Without including any pictures, give back all of the data exactly.
***
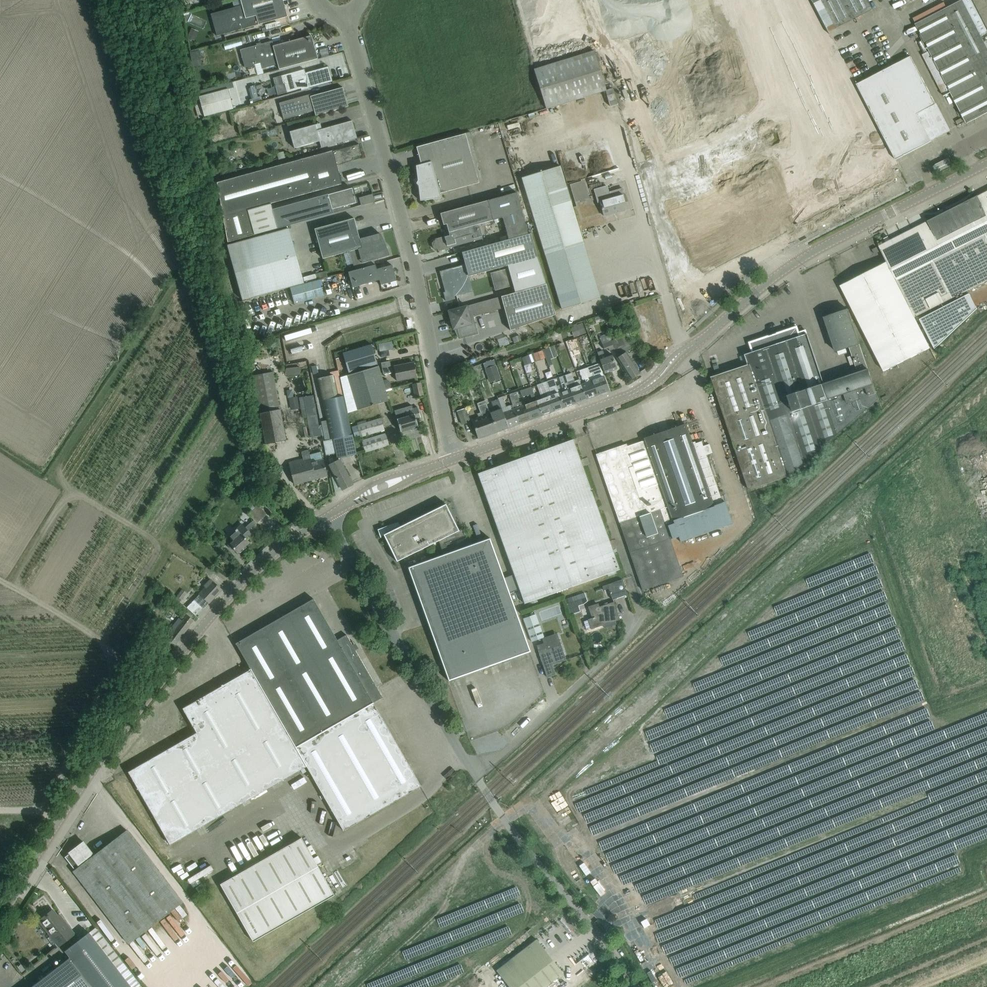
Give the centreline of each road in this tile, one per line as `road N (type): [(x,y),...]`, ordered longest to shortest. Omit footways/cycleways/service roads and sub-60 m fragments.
road 1 (tertiary): [(453,458),(631,394),(812,252),(986,165)]
road 2 (tertiary): [(0,915),(183,648),(263,562),(328,515)]
road 3 (unclassified): [(453,458),(414,259),(346,16)]
road 4 (unclassified): [(471,768),(328,515)]
road 5 (unclassified): [(634,986),(471,768)]
road 6 (unclassified): [(471,768),(506,751),(639,627)]
road 7 (tertiary): [(328,515),(453,458)]

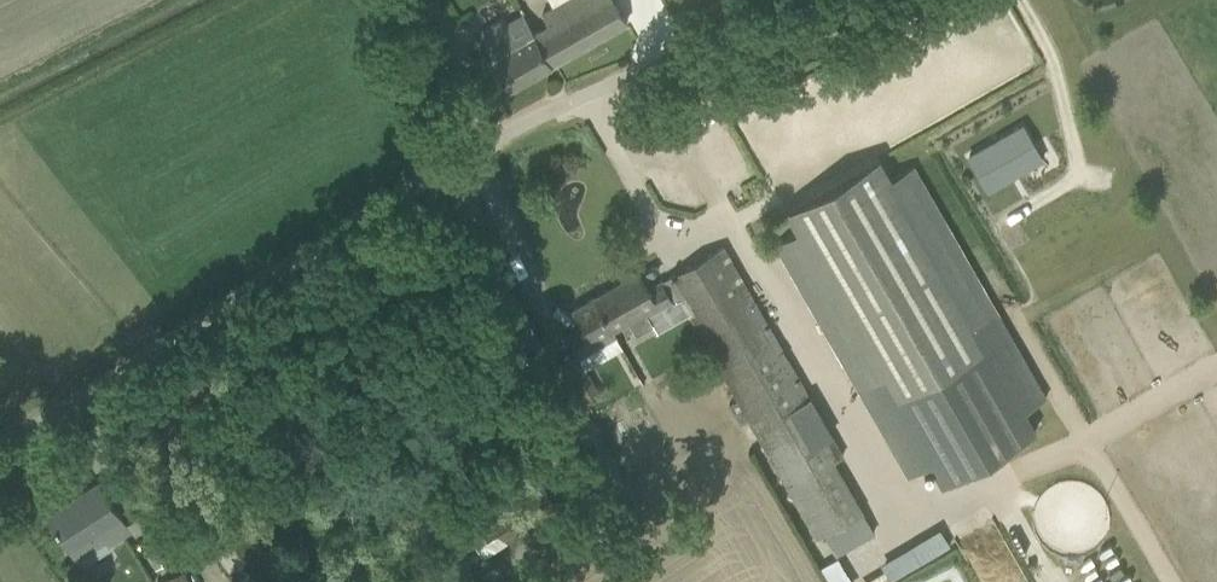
***
### Answer space:
Give the centreline of each road in this tile, one per line as `road N (type): [(x,y),...]`, ordered longest to shortest. Omit footways/cycleways/service roads and sub-60 m fragments.
road 1 (tertiary): [(453,458),(631,394),(812,252),(986,165)]
road 2 (tertiary): [(0,915),(183,648),(263,562),(328,515)]
road 3 (unclassified): [(453,458),(414,259),(346,16)]
road 4 (unclassified): [(471,768),(328,515)]
road 5 (unclassified): [(634,986),(471,768)]
road 6 (unclassified): [(471,768),(506,751),(639,627)]
road 7 (tertiary): [(328,515),(453,458)]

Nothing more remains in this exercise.